Top of Data provided

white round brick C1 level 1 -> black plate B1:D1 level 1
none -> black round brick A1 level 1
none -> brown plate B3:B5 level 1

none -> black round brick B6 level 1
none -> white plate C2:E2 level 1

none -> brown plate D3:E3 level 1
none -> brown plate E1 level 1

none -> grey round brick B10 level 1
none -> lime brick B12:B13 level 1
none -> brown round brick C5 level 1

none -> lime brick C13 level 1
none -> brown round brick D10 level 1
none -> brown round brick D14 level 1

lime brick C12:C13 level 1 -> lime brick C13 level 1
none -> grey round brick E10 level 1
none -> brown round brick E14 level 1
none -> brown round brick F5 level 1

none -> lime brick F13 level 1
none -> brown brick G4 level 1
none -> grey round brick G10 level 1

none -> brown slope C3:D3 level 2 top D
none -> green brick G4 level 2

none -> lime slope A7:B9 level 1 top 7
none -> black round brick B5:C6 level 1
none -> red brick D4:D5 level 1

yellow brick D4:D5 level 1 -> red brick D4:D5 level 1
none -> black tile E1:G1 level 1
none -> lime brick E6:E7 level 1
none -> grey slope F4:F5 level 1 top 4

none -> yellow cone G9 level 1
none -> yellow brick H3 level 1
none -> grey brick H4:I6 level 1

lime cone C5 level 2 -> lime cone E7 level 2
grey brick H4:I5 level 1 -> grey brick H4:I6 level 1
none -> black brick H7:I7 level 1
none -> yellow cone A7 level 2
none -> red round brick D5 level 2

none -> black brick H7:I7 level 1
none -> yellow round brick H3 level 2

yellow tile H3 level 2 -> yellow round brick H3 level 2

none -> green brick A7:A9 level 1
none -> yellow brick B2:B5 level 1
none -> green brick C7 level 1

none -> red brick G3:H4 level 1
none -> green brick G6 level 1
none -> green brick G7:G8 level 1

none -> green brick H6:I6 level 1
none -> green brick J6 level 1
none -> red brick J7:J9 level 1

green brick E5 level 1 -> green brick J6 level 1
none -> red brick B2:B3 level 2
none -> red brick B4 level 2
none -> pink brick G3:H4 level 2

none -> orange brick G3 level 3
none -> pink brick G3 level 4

Bottom of Data provided

▸ Problem to work on
The lines to return begin at the first line of the records and end at the line holding "none -> pink brick G3:H4 level 2"; please return them exactly, including both, and nothing beyond.

▸ Problem solution
white round brick C1 level 1 -> black plate B1:D1 level 1
none -> black round brick A1 level 1
none -> brown plate B3:B5 level 1

none -> black round brick B6 level 1
none -> white plate C2:E2 level 1

none -> brown plate D3:E3 level 1
none -> brown plate E1 level 1

none -> grey round brick B10 level 1
none -> lime brick B12:B13 level 1
none -> brown round brick C5 level 1

none -> lime brick C13 level 1
none -> brown round brick D10 level 1
none -> brown round brick D14 level 1

lime brick C12:C13 level 1 -> lime brick C13 level 1
none -> grey round brick E10 level 1
none -> brown round brick E14 level 1
none -> brown round brick F5 level 1

none -> lime brick F13 level 1
none -> brown brick G4 level 1
none -> grey round brick G10 level 1

none -> brown slope C3:D3 level 2 top D
none -> green brick G4 level 2

none -> lime slope A7:B9 level 1 top 7
none -> black round brick B5:C6 level 1
none -> red brick D4:D5 level 1

yellow brick D4:D5 level 1 -> red brick D4:D5 level 1
none -> black tile E1:G1 level 1
none -> lime brick E6:E7 level 1
none -> grey slope F4:F5 level 1 top 4

none -> yellow cone G9 level 1
none -> yellow brick H3 level 1
none -> grey brick H4:I6 level 1

lime cone C5 level 2 -> lime cone E7 level 2
grey brick H4:I5 level 1 -> grey brick H4:I6 level 1
none -> black brick H7:I7 level 1
none -> yellow cone A7 level 2
none -> red round brick D5 level 2

none -> black brick H7:I7 level 1
none -> yellow round brick H3 level 2

yellow tile H3 level 2 -> yellow round brick H3 level 2

none -> green brick A7:A9 level 1
none -> yellow brick B2:B5 level 1
none -> green brick C7 level 1

none -> red brick G3:H4 level 1
none -> green brick G6 level 1
none -> green brick G7:G8 level 1

none -> green brick H6:I6 level 1
none -> green brick J6 level 1
none -> red brick J7:J9 level 1

green brick E5 level 1 -> green brick J6 level 1
none -> red brick B2:B3 level 2
none -> red brick B4 level 2
none -> pink brick G3:H4 level 2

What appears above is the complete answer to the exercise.